*Object state change records*
--- START ---
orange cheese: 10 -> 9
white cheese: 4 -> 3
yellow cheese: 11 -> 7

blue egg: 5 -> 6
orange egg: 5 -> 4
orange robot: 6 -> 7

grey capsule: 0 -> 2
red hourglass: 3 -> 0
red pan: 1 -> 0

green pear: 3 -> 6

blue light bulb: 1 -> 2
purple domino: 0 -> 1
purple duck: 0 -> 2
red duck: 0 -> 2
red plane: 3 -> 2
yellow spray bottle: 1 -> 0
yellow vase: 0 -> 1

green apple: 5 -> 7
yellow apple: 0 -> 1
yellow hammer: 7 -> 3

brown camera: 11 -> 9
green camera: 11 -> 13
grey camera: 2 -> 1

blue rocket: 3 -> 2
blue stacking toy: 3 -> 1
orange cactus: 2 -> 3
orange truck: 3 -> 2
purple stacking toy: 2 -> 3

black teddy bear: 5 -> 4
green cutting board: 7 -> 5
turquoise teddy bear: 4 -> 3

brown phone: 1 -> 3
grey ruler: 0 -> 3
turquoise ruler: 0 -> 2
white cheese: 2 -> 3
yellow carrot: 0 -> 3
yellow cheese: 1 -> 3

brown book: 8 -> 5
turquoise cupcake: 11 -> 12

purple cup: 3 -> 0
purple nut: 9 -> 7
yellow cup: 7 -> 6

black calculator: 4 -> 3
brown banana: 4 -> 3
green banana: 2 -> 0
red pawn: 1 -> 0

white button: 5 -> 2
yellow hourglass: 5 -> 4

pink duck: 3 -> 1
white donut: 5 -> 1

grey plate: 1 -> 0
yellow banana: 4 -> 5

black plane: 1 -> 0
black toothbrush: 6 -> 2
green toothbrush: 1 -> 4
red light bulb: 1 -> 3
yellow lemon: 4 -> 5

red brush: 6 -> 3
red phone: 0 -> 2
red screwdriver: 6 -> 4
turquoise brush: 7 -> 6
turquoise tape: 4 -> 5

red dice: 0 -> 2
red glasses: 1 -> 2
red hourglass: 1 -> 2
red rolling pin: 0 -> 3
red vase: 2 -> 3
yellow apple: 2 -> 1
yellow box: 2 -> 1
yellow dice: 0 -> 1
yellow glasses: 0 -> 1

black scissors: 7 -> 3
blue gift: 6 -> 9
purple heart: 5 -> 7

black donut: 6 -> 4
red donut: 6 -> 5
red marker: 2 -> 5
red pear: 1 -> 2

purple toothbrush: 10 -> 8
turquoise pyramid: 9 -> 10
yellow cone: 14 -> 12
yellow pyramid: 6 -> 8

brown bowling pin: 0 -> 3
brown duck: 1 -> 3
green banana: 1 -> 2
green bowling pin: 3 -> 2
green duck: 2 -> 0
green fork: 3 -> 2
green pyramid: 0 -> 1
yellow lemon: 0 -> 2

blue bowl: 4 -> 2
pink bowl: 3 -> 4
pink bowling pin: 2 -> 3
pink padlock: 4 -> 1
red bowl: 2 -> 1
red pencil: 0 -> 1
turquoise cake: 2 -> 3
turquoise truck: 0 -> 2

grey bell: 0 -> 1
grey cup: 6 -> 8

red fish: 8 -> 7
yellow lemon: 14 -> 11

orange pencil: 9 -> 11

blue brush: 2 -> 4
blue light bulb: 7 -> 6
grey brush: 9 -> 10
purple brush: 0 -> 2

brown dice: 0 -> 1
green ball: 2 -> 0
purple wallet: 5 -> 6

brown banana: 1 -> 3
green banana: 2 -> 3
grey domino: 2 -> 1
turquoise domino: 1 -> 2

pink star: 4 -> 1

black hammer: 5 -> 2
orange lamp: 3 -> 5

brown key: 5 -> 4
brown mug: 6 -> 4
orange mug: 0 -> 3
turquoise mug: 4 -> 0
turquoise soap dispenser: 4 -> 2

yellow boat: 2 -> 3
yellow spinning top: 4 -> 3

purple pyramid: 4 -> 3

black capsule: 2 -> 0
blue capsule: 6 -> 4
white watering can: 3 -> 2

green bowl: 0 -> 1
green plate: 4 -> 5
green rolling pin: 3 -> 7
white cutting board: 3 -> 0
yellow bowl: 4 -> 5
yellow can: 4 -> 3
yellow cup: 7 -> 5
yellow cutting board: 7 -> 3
--- END ---
*HOW TO COMPLETE THIS TASK*
Exactness is what counts here: write out every record again.

*EXPECTED OUTPUT*
orange cheese: 10 -> 9
white cheese: 4 -> 3
yellow cheese: 11 -> 7

blue egg: 5 -> 6
orange egg: 5 -> 4
orange robot: 6 -> 7

grey capsule: 0 -> 2
red hourglass: 3 -> 0
red pan: 1 -> 0

green pear: 3 -> 6

blue light bulb: 1 -> 2
purple domino: 0 -> 1
purple duck: 0 -> 2
red duck: 0 -> 2
red plane: 3 -> 2
yellow spray bottle: 1 -> 0
yellow vase: 0 -> 1

green apple: 5 -> 7
yellow apple: 0 -> 1
yellow hammer: 7 -> 3

brown camera: 11 -> 9
green camera: 11 -> 13
grey camera: 2 -> 1

blue rocket: 3 -> 2
blue stacking toy: 3 -> 1
orange cactus: 2 -> 3
orange truck: 3 -> 2
purple stacking toy: 2 -> 3

black teddy bear: 5 -> 4
green cutting board: 7 -> 5
turquoise teddy bear: 4 -> 3

brown phone: 1 -> 3
grey ruler: 0 -> 3
turquoise ruler: 0 -> 2
white cheese: 2 -> 3
yellow carrot: 0 -> 3
yellow cheese: 1 -> 3

brown book: 8 -> 5
turquoise cupcake: 11 -> 12

purple cup: 3 -> 0
purple nut: 9 -> 7
yellow cup: 7 -> 6

black calculator: 4 -> 3
brown banana: 4 -> 3
green banana: 2 -> 0
red pawn: 1 -> 0

white button: 5 -> 2
yellow hourglass: 5 -> 4

pink duck: 3 -> 1
white donut: 5 -> 1

grey plate: 1 -> 0
yellow banana: 4 -> 5

black plane: 1 -> 0
black toothbrush: 6 -> 2
green toothbrush: 1 -> 4
red light bulb: 1 -> 3
yellow lemon: 4 -> 5

red brush: 6 -> 3
red phone: 0 -> 2
red screwdriver: 6 -> 4
turquoise brush: 7 -> 6
turquoise tape: 4 -> 5

red dice: 0 -> 2
red glasses: 1 -> 2
red hourglass: 1 -> 2
red rolling pin: 0 -> 3
red vase: 2 -> 3
yellow apple: 2 -> 1
yellow box: 2 -> 1
yellow dice: 0 -> 1
yellow glasses: 0 -> 1

black scissors: 7 -> 3
blue gift: 6 -> 9
purple heart: 5 -> 7

black donut: 6 -> 4
red donut: 6 -> 5
red marker: 2 -> 5
red pear: 1 -> 2

purple toothbrush: 10 -> 8
turquoise pyramid: 9 -> 10
yellow cone: 14 -> 12
yellow pyramid: 6 -> 8

brown bowling pin: 0 -> 3
brown duck: 1 -> 3
green banana: 1 -> 2
green bowling pin: 3 -> 2
green duck: 2 -> 0
green fork: 3 -> 2
green pyramid: 0 -> 1
yellow lemon: 0 -> 2

blue bowl: 4 -> 2
pink bowl: 3 -> 4
pink bowling pin: 2 -> 3
pink padlock: 4 -> 1
red bowl: 2 -> 1
red pencil: 0 -> 1
turquoise cake: 2 -> 3
turquoise truck: 0 -> 2

grey bell: 0 -> 1
grey cup: 6 -> 8

red fish: 8 -> 7
yellow lemon: 14 -> 11

orange pencil: 9 -> 11

blue brush: 2 -> 4
blue light bulb: 7 -> 6
grey brush: 9 -> 10
purple brush: 0 -> 2

brown dice: 0 -> 1
green ball: 2 -> 0
purple wallet: 5 -> 6

brown banana: 1 -> 3
green banana: 2 -> 3
grey domino: 2 -> 1
turquoise domino: 1 -> 2

pink star: 4 -> 1

black hammer: 5 -> 2
orange lamp: 3 -> 5

brown key: 5 -> 4
brown mug: 6 -> 4
orange mug: 0 -> 3
turquoise mug: 4 -> 0
turquoise soap dispenser: 4 -> 2

yellow boat: 2 -> 3
yellow spinning top: 4 -> 3

purple pyramid: 4 -> 3

black capsule: 2 -> 0
blue capsule: 6 -> 4
white watering can: 3 -> 2

green bowl: 0 -> 1
green plate: 4 -> 5
green rolling pin: 3 -> 7
white cutting board: 3 -> 0
yellow bowl: 4 -> 5
yellow can: 4 -> 3
yellow cup: 7 -> 5
yellow cutting board: 7 -> 3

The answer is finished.